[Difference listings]

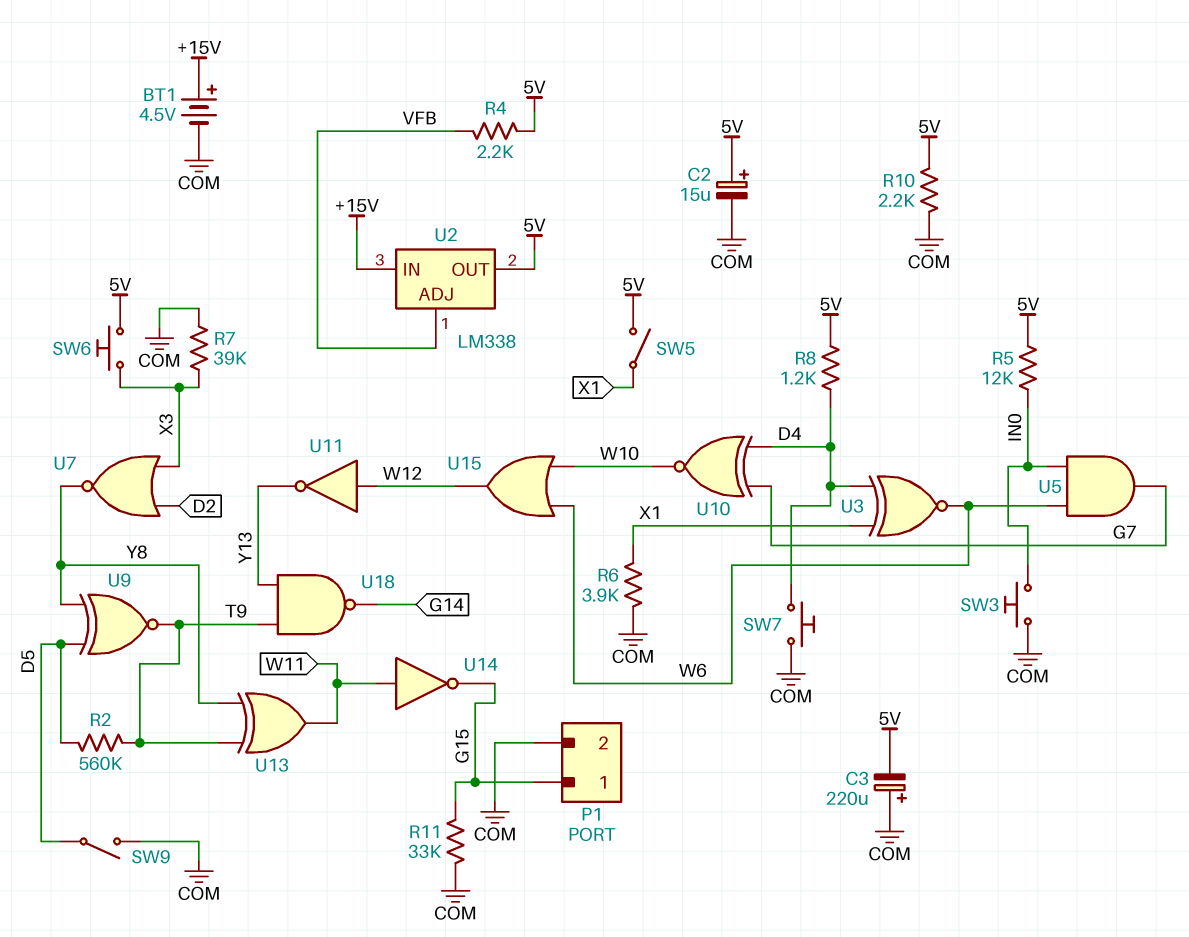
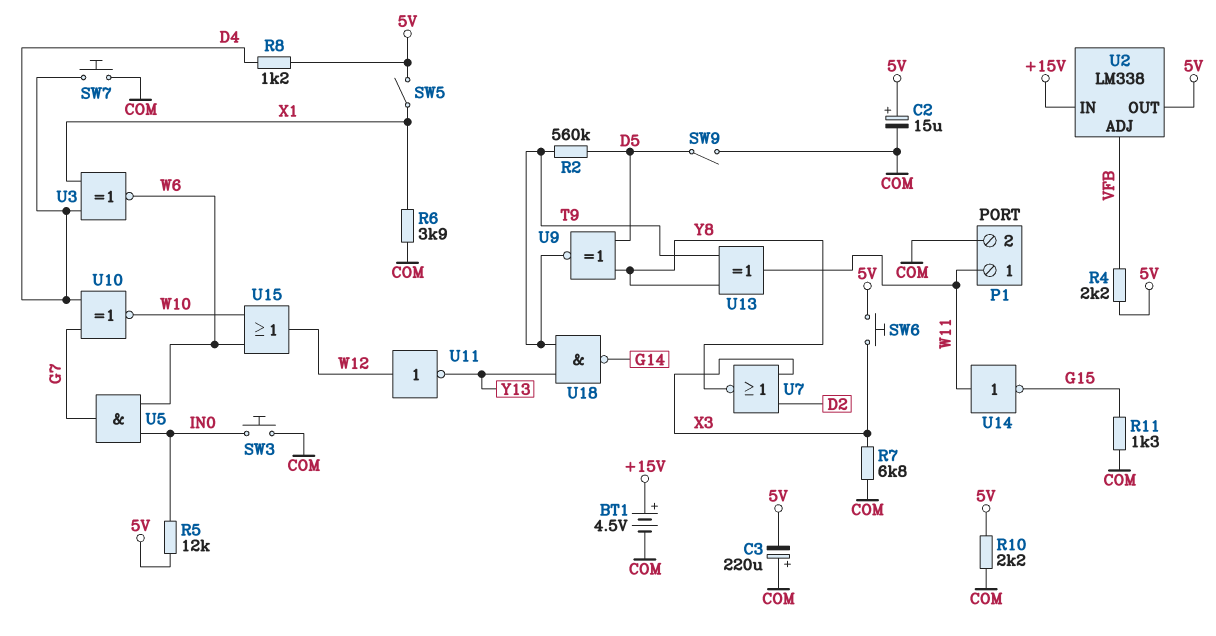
P1 pin 1: G15 -> W11
R7: 39k (COM, X3) -> 6.8k (COM, X3)
R11: 33k (COM, G15) -> 1.3k (COM, G15)

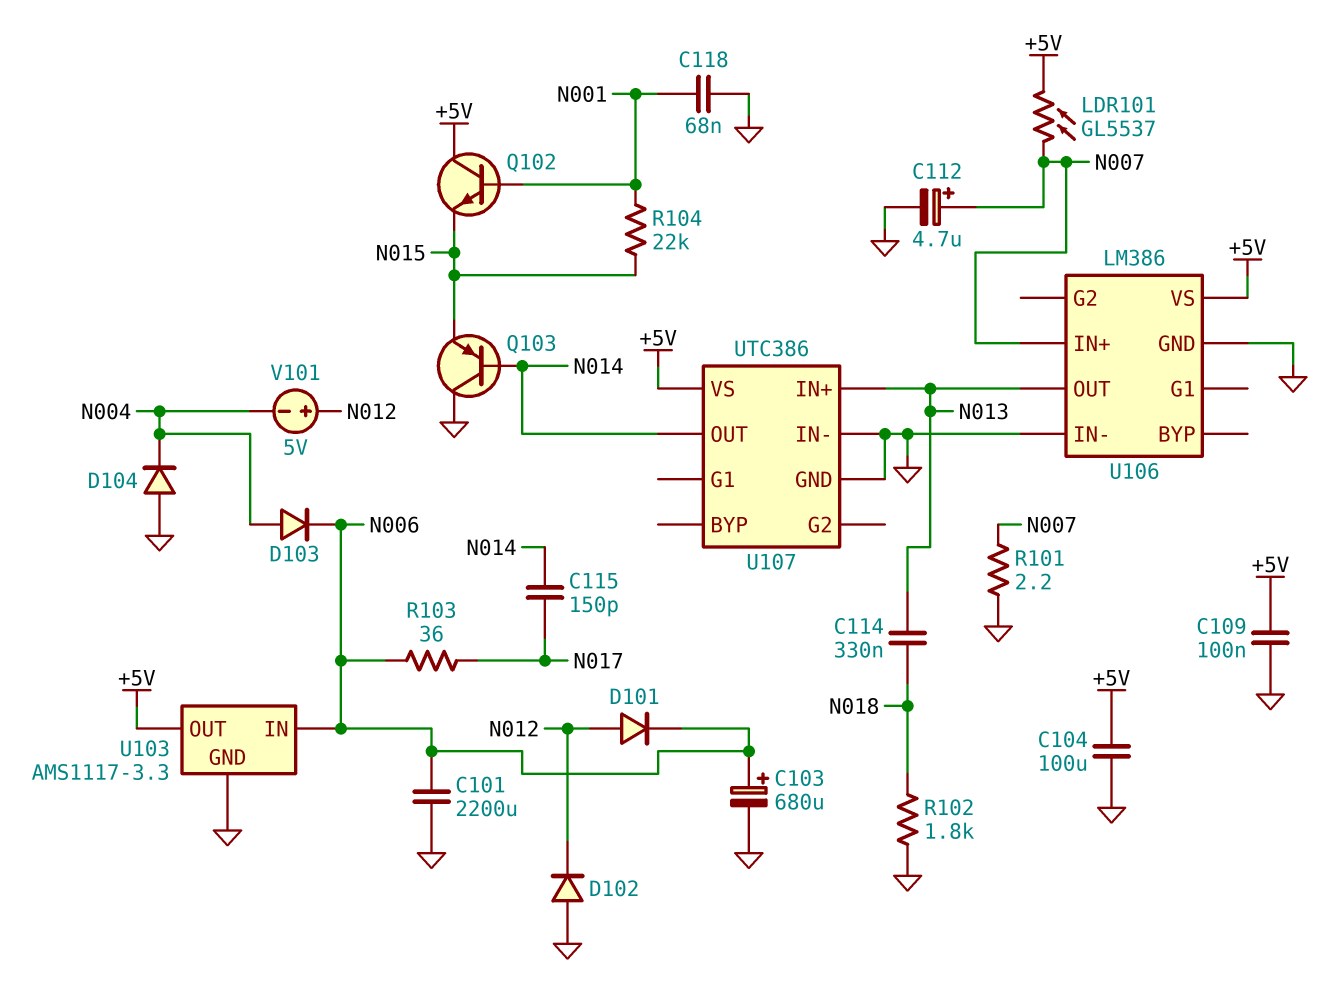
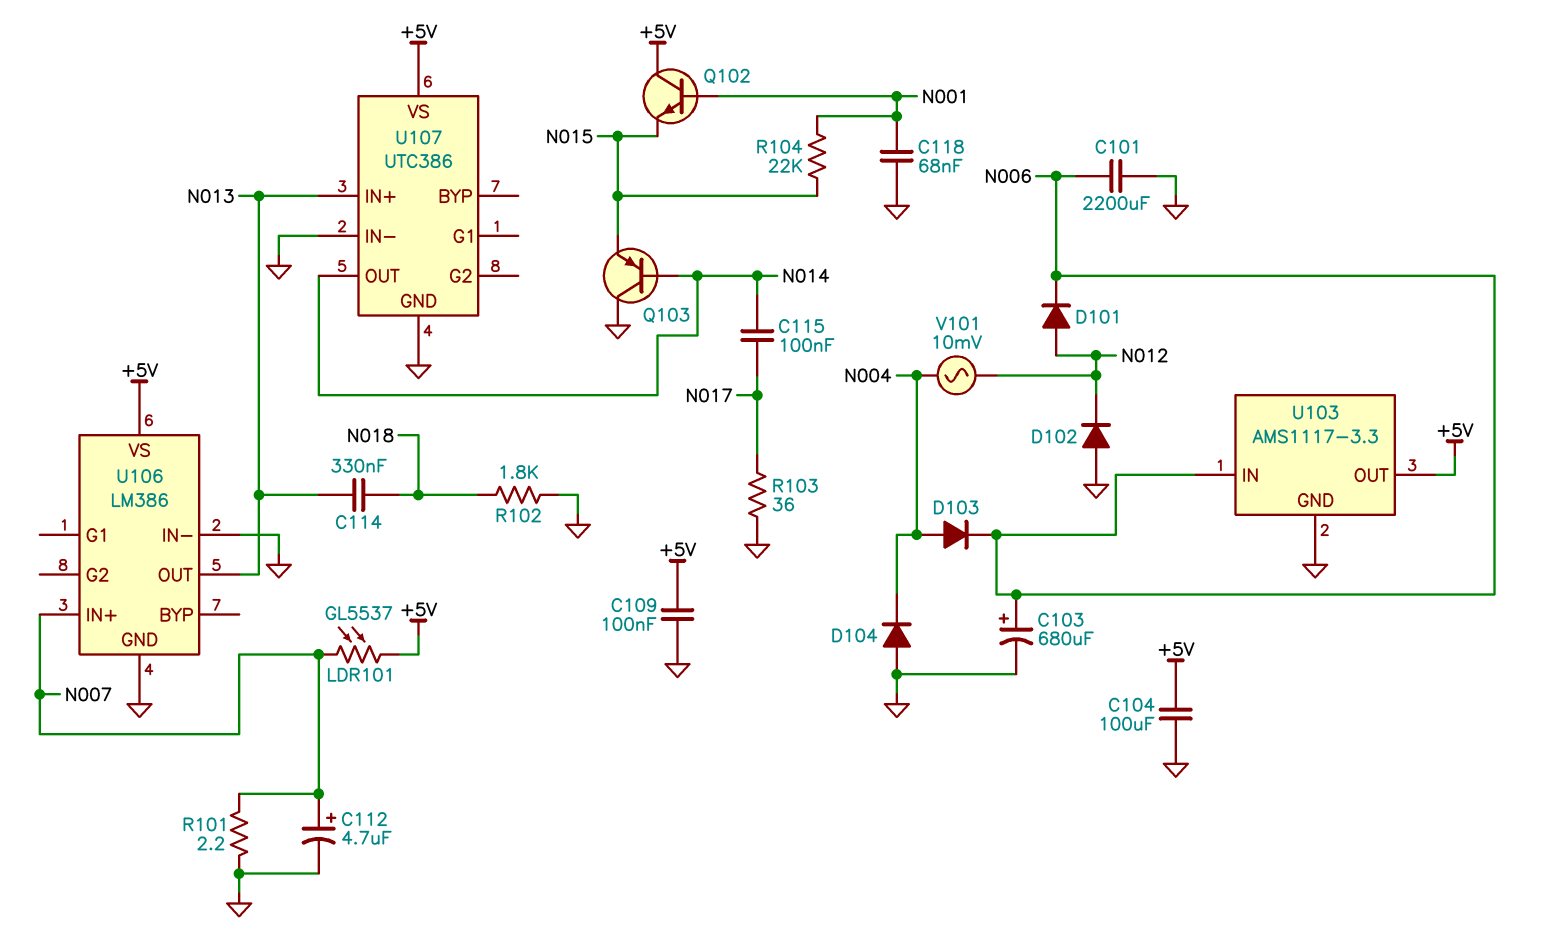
C115: 150pF (N014, N017) -> 100nF (N014, N017)
R103: 36 (N006, N017) -> 36 (GND, N017)
V101: 5V (plus N012, minus N004) -> AC 10mV (N004, N012)

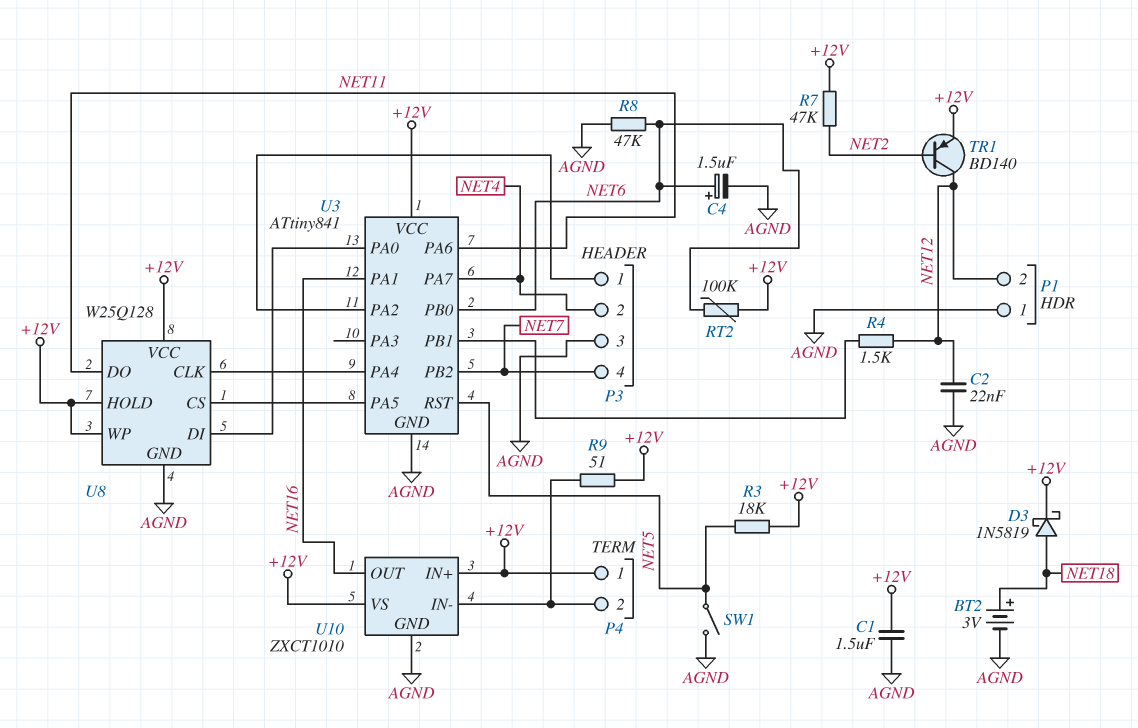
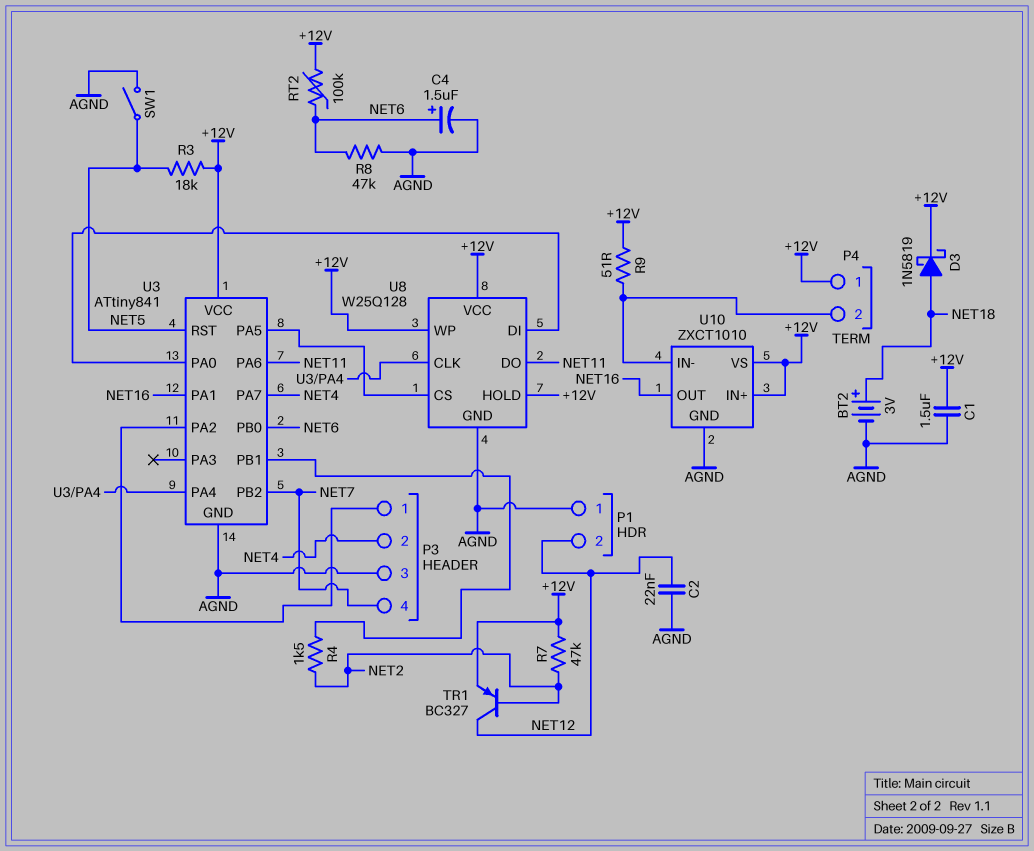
R4: 1.5k (NET12, U3/PB1) -> 1.5k (NET2, U3/PB1)
TR1: PNP BD140 (B NET2, C NET12, E +12V) -> PNP BC327 (B NET2, C NET12, E +12V)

## ABOUT THIS EXERCISE
Restate the entries above word for word, and keep the pictures out.

## EXERCISE RESPONSE
P1 pin 1: G15 -> W11
R7: 39k (COM, X3) -> 6.8k (COM, X3)
R11: 33k (COM, G15) -> 1.3k (COM, G15)

C115: 150pF (N014, N017) -> 100nF (N014, N017)
R103: 36 (N006, N017) -> 36 (GND, N017)
V101: 5V (plus N012, minus N004) -> AC 10mV (N004, N012)

R4: 1.5k (NET12, U3/PB1) -> 1.5k (NET2, U3/PB1)
TR1: PNP BD140 (B NET2, C NET12, E +12V) -> PNP BC327 (B NET2, C NET12, E +12V)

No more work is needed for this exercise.